_Short problem_
Could you retype all of the entries below line for line, without changing anything?

***** Stored data

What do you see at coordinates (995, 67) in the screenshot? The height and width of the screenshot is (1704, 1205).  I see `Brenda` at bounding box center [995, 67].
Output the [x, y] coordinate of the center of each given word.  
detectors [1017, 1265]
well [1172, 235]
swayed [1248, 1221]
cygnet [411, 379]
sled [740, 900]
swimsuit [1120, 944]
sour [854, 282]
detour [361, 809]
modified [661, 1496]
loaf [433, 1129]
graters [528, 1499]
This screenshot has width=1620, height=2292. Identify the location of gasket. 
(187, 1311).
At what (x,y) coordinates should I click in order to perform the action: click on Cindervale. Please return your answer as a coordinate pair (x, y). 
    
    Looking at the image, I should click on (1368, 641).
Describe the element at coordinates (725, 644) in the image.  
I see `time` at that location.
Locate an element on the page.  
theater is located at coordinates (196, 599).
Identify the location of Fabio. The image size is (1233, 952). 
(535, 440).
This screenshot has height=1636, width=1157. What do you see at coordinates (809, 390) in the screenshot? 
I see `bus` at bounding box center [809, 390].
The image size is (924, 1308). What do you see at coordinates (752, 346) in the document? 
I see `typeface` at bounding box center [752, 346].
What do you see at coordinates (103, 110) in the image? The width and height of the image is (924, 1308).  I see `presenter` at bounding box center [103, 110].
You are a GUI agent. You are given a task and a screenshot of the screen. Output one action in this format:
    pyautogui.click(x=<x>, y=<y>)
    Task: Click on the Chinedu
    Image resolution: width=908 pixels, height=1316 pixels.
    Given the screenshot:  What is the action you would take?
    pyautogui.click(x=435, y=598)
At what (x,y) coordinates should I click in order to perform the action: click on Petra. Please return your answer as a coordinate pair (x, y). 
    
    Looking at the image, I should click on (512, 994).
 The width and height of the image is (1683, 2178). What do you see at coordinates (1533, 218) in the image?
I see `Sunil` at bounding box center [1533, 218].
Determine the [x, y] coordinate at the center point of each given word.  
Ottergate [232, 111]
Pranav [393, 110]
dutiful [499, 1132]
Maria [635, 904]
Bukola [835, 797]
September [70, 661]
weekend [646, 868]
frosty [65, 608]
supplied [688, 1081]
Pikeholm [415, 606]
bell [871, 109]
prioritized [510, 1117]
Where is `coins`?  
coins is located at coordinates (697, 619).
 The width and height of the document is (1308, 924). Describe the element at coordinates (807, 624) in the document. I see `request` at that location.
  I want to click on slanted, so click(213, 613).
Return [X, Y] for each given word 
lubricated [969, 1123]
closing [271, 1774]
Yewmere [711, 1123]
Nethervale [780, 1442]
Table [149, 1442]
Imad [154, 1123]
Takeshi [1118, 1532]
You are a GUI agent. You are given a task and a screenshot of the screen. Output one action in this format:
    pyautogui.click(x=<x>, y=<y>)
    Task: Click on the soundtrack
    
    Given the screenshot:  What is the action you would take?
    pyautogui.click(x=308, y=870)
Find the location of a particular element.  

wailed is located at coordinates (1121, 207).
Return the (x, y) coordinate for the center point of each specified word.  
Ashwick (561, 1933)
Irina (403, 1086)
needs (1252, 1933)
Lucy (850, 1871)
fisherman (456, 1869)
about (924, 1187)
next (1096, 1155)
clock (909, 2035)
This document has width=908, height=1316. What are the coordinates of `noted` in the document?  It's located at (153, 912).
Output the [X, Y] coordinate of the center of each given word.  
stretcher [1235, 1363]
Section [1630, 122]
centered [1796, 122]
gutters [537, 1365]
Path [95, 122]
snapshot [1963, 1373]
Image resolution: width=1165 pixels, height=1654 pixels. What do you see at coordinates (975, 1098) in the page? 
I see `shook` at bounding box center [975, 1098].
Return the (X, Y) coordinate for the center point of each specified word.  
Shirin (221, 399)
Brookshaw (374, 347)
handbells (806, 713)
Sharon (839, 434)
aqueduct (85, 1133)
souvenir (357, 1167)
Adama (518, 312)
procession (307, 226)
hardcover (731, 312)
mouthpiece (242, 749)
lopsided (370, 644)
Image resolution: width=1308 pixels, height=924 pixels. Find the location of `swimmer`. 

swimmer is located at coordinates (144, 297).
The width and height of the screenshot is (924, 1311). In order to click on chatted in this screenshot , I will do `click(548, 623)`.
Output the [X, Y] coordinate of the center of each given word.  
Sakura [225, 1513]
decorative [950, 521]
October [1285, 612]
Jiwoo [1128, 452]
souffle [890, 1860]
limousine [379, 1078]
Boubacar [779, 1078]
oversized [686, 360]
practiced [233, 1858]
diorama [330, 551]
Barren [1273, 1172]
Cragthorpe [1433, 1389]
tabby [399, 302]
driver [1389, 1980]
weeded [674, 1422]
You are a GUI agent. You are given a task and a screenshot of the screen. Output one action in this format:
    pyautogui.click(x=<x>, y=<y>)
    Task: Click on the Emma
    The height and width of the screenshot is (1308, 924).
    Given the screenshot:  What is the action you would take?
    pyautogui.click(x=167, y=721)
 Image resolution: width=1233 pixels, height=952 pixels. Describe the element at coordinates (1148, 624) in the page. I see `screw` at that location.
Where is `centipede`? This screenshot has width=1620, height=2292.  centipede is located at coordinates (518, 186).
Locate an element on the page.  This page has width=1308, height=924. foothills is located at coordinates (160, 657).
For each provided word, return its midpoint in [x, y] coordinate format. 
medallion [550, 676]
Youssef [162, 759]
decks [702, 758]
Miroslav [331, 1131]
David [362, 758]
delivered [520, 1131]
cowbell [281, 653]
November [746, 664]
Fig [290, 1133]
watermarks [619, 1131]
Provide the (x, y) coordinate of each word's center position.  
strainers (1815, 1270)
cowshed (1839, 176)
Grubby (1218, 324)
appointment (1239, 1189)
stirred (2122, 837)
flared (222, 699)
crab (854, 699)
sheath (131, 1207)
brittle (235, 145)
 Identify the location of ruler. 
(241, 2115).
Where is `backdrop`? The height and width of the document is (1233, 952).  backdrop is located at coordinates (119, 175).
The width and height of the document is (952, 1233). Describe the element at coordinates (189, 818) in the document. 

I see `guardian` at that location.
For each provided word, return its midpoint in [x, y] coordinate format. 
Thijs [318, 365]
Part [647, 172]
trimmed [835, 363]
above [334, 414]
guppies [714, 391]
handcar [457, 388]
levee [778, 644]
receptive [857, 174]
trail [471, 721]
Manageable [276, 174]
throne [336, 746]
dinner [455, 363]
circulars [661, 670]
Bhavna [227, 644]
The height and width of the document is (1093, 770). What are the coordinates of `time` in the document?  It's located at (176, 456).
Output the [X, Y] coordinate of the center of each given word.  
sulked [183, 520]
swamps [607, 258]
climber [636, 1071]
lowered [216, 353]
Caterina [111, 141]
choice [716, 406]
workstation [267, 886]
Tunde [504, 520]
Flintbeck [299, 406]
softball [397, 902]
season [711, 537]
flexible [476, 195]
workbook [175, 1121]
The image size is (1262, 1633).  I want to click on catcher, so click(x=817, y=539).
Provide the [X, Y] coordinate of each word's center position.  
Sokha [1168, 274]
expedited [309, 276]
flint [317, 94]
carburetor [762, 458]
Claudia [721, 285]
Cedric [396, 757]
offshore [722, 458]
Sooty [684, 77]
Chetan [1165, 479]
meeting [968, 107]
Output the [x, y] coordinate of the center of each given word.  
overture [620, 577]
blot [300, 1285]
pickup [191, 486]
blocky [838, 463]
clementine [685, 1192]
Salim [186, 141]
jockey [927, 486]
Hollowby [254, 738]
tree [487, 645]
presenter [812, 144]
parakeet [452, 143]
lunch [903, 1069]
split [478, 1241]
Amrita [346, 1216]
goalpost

**********

_Output_
What do you see at coordinates (995, 67) in the screenshot? The height and width of the screenshot is (1704, 1205).  I see `Brenda` at bounding box center [995, 67].
Output the [x, y] coordinate of the center of each given word.  
detectors [1017, 1265]
well [1172, 235]
swayed [1248, 1221]
cygnet [411, 379]
sled [740, 900]
swimsuit [1120, 944]
sour [854, 282]
detour [361, 809]
modified [661, 1496]
loaf [433, 1129]
graters [528, 1499]
This screenshot has width=1620, height=2292. Identify the location of gasket. 
(187, 1311).
At what (x,y) coordinates should I click in order to perform the action: click on Cindervale. Please return your answer as a coordinate pair (x, y). 
    
    Looking at the image, I should click on (1368, 641).
Describe the element at coordinates (725, 644) in the image.  
I see `time` at that location.
Locate an element on the page.  
theater is located at coordinates (196, 599).
Identify the location of Fabio. The image size is (1233, 952). 
(535, 440).
This screenshot has height=1636, width=1157. What do you see at coordinates (809, 390) in the screenshot? 
I see `bus` at bounding box center [809, 390].
The image size is (924, 1308). What do you see at coordinates (752, 346) in the document? 
I see `typeface` at bounding box center [752, 346].
What do you see at coordinates (103, 110) in the image? The width and height of the image is (924, 1308).  I see `presenter` at bounding box center [103, 110].
You are a GUI agent. You are given a task and a screenshot of the screen. Output one action in this format:
    pyautogui.click(x=<x>, y=<y>)
    Task: Click on the Chinedu
    Image resolution: width=908 pixels, height=1316 pixels.
    Given the screenshot:  What is the action you would take?
    pyautogui.click(x=435, y=598)
At what (x,y) coordinates should I click in order to perform the action: click on Petra. Please return your answer as a coordinate pair (x, y). 
    
    Looking at the image, I should click on (512, 994).
 The width and height of the image is (1683, 2178). What do you see at coordinates (1533, 218) in the image?
I see `Sunil` at bounding box center [1533, 218].
Determine the [x, y] coordinate at the center point of each given word.  
Ottergate [232, 111]
Pranav [393, 110]
dutiful [499, 1132]
Maria [635, 904]
Bukola [835, 797]
September [70, 661]
weekend [646, 868]
frosty [65, 608]
supplied [688, 1081]
Pikeholm [415, 606]
bell [871, 109]
prioritized [510, 1117]
Where is `coins`?  
coins is located at coordinates (697, 619).
 The width and height of the document is (1308, 924). Describe the element at coordinates (807, 624) in the document. I see `request` at that location.
  I want to click on slanted, so click(213, 613).
Return [X, Y] for each given word 
lubricated [969, 1123]
closing [271, 1774]
Yewmere [711, 1123]
Nethervale [780, 1442]
Table [149, 1442]
Imad [154, 1123]
Takeshi [1118, 1532]
You are a GUI agent. You are given a task and a screenshot of the screen. Output one action in this format:
    pyautogui.click(x=<x>, y=<y>)
    Task: Click on the soundtrack
    
    Given the screenshot:  What is the action you would take?
    pyautogui.click(x=308, y=870)
Find the location of a particular element.  

wailed is located at coordinates (1121, 207).
Return the (x, y) coordinate for the center point of each specified word.  
Ashwick (561, 1933)
Irina (403, 1086)
needs (1252, 1933)
Lucy (850, 1871)
fisherman (456, 1869)
about (924, 1187)
next (1096, 1155)
clock (909, 2035)
This document has width=908, height=1316. What are the coordinates of `noted` in the document?  It's located at (153, 912).
Output the [X, Y] coordinate of the center of each given word.  
stretcher [1235, 1363]
Section [1630, 122]
centered [1796, 122]
gutters [537, 1365]
Path [95, 122]
snapshot [1963, 1373]
Image resolution: width=1165 pixels, height=1654 pixels. What do you see at coordinates (975, 1098) in the page? 
I see `shook` at bounding box center [975, 1098].
Return the (X, Y) coordinate for the center point of each specified word.  
Shirin (221, 399)
Brookshaw (374, 347)
handbells (806, 713)
Sharon (839, 434)
aqueduct (85, 1133)
souvenir (357, 1167)
Adama (518, 312)
procession (307, 226)
hardcover (731, 312)
mouthpiece (242, 749)
lopsided (370, 644)
Image resolution: width=1308 pixels, height=924 pixels. Find the location of `swimmer`. 

swimmer is located at coordinates (144, 297).
The width and height of the screenshot is (924, 1311). In order to click on chatted in this screenshot , I will do `click(548, 623)`.
Output the [X, Y] coordinate of the center of each given word.  
Sakura [225, 1513]
decorative [950, 521]
October [1285, 612]
Jiwoo [1128, 452]
souffle [890, 1860]
limousine [379, 1078]
Boubacar [779, 1078]
oversized [686, 360]
practiced [233, 1858]
diorama [330, 551]
Barren [1273, 1172]
Cragthorpe [1433, 1389]
tabby [399, 302]
driver [1389, 1980]
weeded [674, 1422]
You are a GUI agent. You are given a task and a screenshot of the screen. Output one action in this format:
    pyautogui.click(x=<x>, y=<y>)
    Task: Click on the Emma
    The height and width of the screenshot is (1308, 924).
    Given the screenshot:  What is the action you would take?
    pyautogui.click(x=167, y=721)
 Image resolution: width=1233 pixels, height=952 pixels. Describe the element at coordinates (1148, 624) in the page. I see `screw` at that location.
Where is `centipede`? This screenshot has width=1620, height=2292.  centipede is located at coordinates (518, 186).
Locate an element on the page.  This page has width=1308, height=924. foothills is located at coordinates (160, 657).
For each provided word, return its midpoint in [x, y] coordinate format. 
medallion [550, 676]
Youssef [162, 759]
decks [702, 758]
Miroslav [331, 1131]
David [362, 758]
delivered [520, 1131]
cowbell [281, 653]
November [746, 664]
Fig [290, 1133]
watermarks [619, 1131]
Provide the (x, y) coordinate of each word's center position.  
strainers (1815, 1270)
cowshed (1839, 176)
Grubby (1218, 324)
appointment (1239, 1189)
stirred (2122, 837)
flared (222, 699)
crab (854, 699)
sheath (131, 1207)
brittle (235, 145)
 Identify the location of ruler. 
(241, 2115).
Where is `backdrop`? The height and width of the document is (1233, 952).  backdrop is located at coordinates (119, 175).
The width and height of the document is (952, 1233). Describe the element at coordinates (189, 818) in the document. 

I see `guardian` at that location.
For each provided word, return its midpoint in [x, y] coordinate format. 
Thijs [318, 365]
Part [647, 172]
trimmed [835, 363]
above [334, 414]
guppies [714, 391]
handcar [457, 388]
levee [778, 644]
receptive [857, 174]
trail [471, 721]
Manageable [276, 174]
throne [336, 746]
dinner [455, 363]
circulars [661, 670]
Bhavna [227, 644]
The height and width of the document is (1093, 770). What are the coordinates of `time` in the document?  It's located at (176, 456).
Output the [X, Y] coordinate of the center of each given word.  
sulked [183, 520]
swamps [607, 258]
climber [636, 1071]
lowered [216, 353]
Caterina [111, 141]
choice [716, 406]
workstation [267, 886]
Tunde [504, 520]
Flintbeck [299, 406]
softball [397, 902]
season [711, 537]
flexible [476, 195]
workbook [175, 1121]
The image size is (1262, 1633).  I want to click on catcher, so click(x=817, y=539).
Provide the [X, Y] coordinate of each word's center position.  
Sokha [1168, 274]
expedited [309, 276]
flint [317, 94]
carburetor [762, 458]
Claudia [721, 285]
Cedric [396, 757]
offshore [722, 458]
Sooty [684, 77]
Chetan [1165, 479]
meeting [968, 107]
Output the [x, y] coordinate of the center of each given word.  
overture [620, 577]
blot [300, 1285]
pickup [191, 486]
blocky [838, 463]
clementine [685, 1192]
Salim [186, 141]
jockey [927, 486]
Hollowby [254, 738]
tree [487, 645]
presenter [812, 144]
parakeet [452, 143]
lunch [903, 1069]
split [478, 1241]
Amrita [346, 1216]
goalpost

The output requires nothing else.